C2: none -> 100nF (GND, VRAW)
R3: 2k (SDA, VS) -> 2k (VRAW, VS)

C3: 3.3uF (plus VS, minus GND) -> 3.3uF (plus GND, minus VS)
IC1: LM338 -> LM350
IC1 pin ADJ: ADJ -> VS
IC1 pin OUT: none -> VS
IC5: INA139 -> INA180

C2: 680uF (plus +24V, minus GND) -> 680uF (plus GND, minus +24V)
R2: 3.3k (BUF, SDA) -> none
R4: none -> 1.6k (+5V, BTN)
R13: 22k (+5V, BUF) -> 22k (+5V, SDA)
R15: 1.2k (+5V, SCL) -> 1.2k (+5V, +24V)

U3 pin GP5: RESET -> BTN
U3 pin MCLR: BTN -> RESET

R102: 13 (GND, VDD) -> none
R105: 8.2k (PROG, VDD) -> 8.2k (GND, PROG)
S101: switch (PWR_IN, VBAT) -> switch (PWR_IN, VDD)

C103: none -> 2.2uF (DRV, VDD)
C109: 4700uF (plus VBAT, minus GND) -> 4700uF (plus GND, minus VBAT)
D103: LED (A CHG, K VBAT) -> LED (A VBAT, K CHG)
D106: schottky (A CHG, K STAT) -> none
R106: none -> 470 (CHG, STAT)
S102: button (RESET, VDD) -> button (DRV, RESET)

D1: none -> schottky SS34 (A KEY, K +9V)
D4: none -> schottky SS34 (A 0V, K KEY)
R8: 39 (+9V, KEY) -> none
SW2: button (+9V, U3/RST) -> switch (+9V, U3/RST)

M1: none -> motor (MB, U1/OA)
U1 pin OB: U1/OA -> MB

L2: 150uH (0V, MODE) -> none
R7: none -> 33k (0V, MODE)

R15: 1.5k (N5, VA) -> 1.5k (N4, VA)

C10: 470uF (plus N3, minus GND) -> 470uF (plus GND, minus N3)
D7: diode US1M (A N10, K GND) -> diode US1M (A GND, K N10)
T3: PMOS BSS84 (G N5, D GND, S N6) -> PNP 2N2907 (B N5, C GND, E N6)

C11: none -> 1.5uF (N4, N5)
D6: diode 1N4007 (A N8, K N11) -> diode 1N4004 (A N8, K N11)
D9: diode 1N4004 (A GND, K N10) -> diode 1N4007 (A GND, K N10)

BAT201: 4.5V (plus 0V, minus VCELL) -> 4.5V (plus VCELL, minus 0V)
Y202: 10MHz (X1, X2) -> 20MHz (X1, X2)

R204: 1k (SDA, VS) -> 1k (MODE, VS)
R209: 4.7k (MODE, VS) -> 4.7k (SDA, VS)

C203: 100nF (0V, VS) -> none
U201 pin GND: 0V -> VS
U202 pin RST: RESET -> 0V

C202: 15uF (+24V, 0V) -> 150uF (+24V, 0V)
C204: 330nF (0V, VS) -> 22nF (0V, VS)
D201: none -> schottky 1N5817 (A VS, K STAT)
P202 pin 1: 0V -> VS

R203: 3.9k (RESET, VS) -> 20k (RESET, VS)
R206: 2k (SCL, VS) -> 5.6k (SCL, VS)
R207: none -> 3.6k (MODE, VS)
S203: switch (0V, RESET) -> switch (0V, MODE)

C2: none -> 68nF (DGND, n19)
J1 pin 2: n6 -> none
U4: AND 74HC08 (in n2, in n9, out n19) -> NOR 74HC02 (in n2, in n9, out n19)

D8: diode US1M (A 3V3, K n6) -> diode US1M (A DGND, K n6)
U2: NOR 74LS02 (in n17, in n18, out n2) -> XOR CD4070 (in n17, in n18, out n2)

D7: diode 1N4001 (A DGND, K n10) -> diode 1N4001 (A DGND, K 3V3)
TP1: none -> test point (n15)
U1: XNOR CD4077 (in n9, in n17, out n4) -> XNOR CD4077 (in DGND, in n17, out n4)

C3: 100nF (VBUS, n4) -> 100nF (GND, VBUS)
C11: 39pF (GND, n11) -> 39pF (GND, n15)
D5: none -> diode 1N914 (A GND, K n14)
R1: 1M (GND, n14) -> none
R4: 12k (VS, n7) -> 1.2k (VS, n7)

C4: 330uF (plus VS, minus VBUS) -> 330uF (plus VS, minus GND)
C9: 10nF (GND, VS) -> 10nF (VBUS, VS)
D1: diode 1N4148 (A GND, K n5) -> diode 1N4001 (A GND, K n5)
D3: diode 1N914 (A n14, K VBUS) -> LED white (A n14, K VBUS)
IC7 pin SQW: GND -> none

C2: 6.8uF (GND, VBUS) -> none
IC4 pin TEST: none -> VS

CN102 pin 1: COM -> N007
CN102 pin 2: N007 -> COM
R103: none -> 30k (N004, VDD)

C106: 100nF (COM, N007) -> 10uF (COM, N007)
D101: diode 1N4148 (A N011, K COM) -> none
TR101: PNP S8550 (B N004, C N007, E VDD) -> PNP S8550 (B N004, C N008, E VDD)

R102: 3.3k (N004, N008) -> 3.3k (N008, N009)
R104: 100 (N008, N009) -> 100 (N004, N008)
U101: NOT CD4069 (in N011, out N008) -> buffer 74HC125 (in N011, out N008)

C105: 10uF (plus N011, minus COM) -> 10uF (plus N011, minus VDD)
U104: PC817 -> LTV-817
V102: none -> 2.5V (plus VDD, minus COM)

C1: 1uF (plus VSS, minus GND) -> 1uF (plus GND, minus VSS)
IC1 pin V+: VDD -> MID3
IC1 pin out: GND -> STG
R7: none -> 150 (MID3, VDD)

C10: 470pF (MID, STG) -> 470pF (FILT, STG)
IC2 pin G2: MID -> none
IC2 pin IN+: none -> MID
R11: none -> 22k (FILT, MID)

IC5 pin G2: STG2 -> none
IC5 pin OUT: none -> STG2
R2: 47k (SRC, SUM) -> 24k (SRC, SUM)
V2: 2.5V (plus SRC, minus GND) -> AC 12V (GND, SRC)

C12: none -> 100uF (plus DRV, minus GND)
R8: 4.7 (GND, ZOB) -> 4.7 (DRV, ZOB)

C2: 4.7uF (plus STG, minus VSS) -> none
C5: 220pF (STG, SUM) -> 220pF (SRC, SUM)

┄┄┄┄┄┄┄┄┄┄┄┄┄┄┄┄┄┄┄┄

* To do *
In the records above, how many lines hold the string "switch"? Reply with only the number.

* Written answer *
3